==== Supplied records ====
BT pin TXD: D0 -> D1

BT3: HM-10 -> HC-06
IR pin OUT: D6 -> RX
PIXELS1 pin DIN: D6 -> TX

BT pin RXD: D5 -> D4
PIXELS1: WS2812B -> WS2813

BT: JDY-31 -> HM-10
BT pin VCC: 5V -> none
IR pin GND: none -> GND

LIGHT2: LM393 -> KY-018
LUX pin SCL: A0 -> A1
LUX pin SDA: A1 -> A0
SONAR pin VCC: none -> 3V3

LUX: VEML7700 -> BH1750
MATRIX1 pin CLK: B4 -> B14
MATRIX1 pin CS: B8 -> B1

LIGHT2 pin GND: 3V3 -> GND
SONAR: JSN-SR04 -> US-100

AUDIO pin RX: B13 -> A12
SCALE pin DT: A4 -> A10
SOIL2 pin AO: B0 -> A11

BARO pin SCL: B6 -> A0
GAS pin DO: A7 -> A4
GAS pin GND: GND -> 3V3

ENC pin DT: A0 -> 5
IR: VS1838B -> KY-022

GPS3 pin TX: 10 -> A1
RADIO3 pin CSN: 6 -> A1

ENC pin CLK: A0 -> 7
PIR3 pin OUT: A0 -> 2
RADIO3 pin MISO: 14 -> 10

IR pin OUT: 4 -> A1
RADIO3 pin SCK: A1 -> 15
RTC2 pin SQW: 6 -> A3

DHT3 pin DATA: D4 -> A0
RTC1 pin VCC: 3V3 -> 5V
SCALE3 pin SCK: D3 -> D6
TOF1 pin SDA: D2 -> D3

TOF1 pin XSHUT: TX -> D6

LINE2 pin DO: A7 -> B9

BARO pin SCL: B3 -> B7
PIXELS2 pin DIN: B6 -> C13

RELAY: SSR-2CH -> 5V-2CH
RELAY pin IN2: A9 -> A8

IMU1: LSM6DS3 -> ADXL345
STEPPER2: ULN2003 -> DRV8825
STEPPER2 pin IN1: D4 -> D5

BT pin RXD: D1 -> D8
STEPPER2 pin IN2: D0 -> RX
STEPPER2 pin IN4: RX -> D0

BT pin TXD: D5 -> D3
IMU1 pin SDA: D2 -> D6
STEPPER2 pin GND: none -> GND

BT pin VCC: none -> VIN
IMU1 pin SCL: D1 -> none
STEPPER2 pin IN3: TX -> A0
====
- Exercise
Without altering a single character, write out every record above.

- Solution to this problem
BT pin TXD: D0 -> D1

BT3: HM-10 -> HC-06
IR pin OUT: D6 -> RX
PIXELS1 pin DIN: D6 -> TX

BT pin RXD: D5 -> D4
PIXELS1: WS2812B -> WS2813

BT: JDY-31 -> HM-10
BT pin VCC: 5V -> none
IR pin GND: none -> GND

LIGHT2: LM393 -> KY-018
LUX pin SCL: A0 -> A1
LUX pin SDA: A1 -> A0
SONAR pin VCC: none -> 3V3

LUX: VEML7700 -> BH1750
MATRIX1 pin CLK: B4 -> B14
MATRIX1 pin CS: B8 -> B1

LIGHT2 pin GND: 3V3 -> GND
SONAR: JSN-SR04 -> US-100

AUDIO pin RX: B13 -> A12
SCALE pin DT: A4 -> A10
SOIL2 pin AO: B0 -> A11

BARO pin SCL: B6 -> A0
GAS pin DO: A7 -> A4
GAS pin GND: GND -> 3V3

ENC pin DT: A0 -> 5
IR: VS1838B -> KY-022

GPS3 pin TX: 10 -> A1
RADIO3 pin CSN: 6 -> A1

ENC pin CLK: A0 -> 7
PIR3 pin OUT: A0 -> 2
RADIO3 pin MISO: 14 -> 10

IR pin OUT: 4 -> A1
RADIO3 pin SCK: A1 -> 15
RTC2 pin SQW: 6 -> A3

DHT3 pin DATA: D4 -> A0
RTC1 pin VCC: 3V3 -> 5V
SCALE3 pin SCK: D3 -> D6
TOF1 pin SDA: D2 -> D3

TOF1 pin XSHUT: TX -> D6

LINE2 pin DO: A7 -> B9

BARO pin SCL: B3 -> B7
PIXELS2 pin DIN: B6 -> C13

RELAY: SSR-2CH -> 5V-2CH
RELAY pin IN2: A9 -> A8

IMU1: LSM6DS3 -> ADXL345
STEPPER2: ULN2003 -> DRV8825
STEPPER2 pin IN1: D4 -> D5

BT pin RXD: D1 -> D8
STEPPER2 pin IN2: D0 -> RX
STEPPER2 pin IN4: RX -> D0

BT pin TXD: D5 -> D3
IMU1 pin SDA: D2 -> D6
STEPPER2 pin GND: none -> GND

BT pin VCC: none -> VIN
IMU1 pin SCL: D1 -> none
STEPPER2 pin IN3: TX -> A0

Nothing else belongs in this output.